Task:
Nothing but the lines from the one with "purple glasses [88,288,159,347] -> none" through the final line of the entries below should be written out, each exactly as given.

Data section:
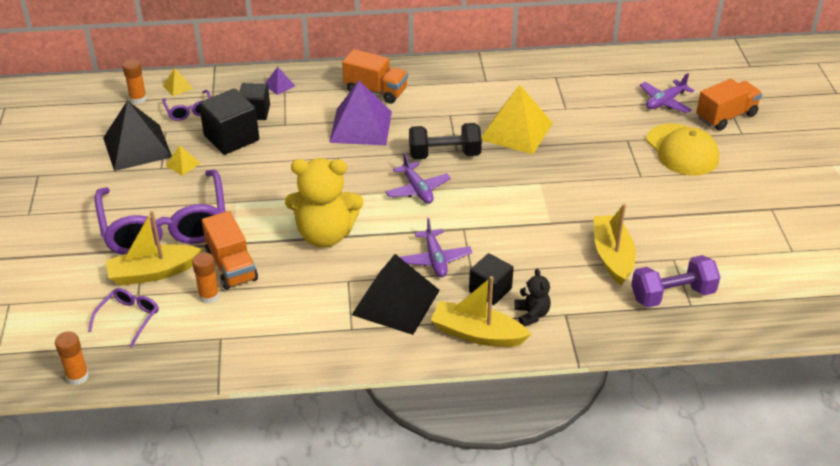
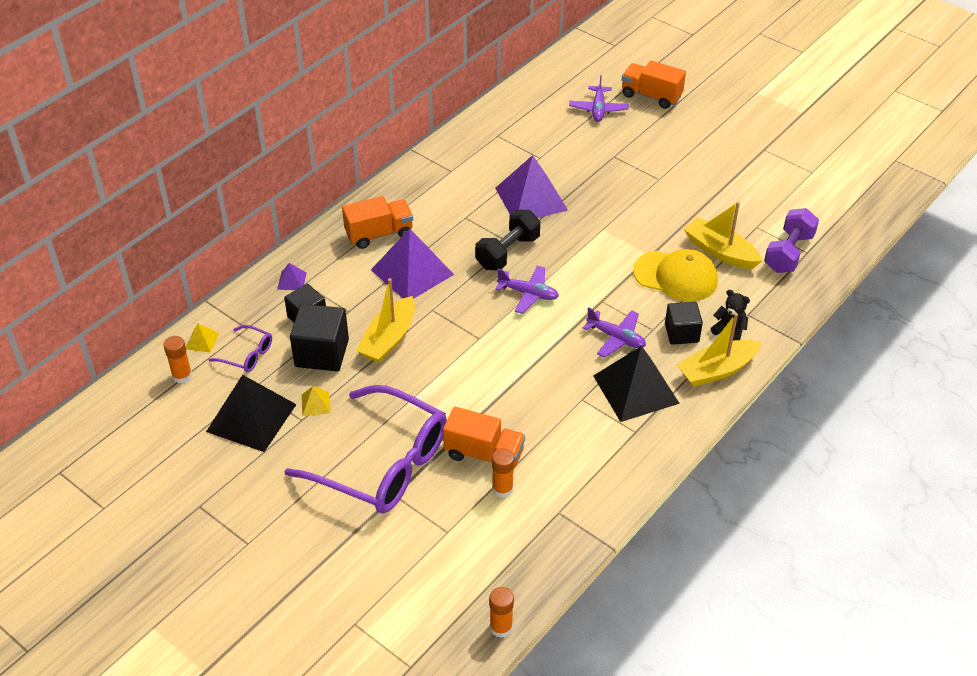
camera: 45 degrees left, 5 degrees up
purple glasses [88,288,159,347] -> none
yellow boat [106,211,202,285] -> yellow boat moved to [356,278,415,363]
yellow teddy bear [285,158,363,248] -> none
yellow pyramid [481,85,553,155] -> purple pyramid [495,155,568,218]
yellow cap [646,124,719,176] -> yellow cap moved to [633,249,718,301]
orange truck [696,79,762,131] -> orange truck turned 75 degrees counterclockwise [622,61,686,109]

Task output:
purple glasses [88,288,159,347] -> none
yellow boat [106,211,202,285] -> yellow boat moved to [356,278,415,363]
yellow teddy bear [285,158,363,248] -> none
yellow pyramid [481,85,553,155] -> purple pyramid [495,155,568,218]
yellow cap [646,124,719,176] -> yellow cap moved to [633,249,718,301]
orange truck [696,79,762,131] -> orange truck turned 75 degrees counterclockwise [622,61,686,109]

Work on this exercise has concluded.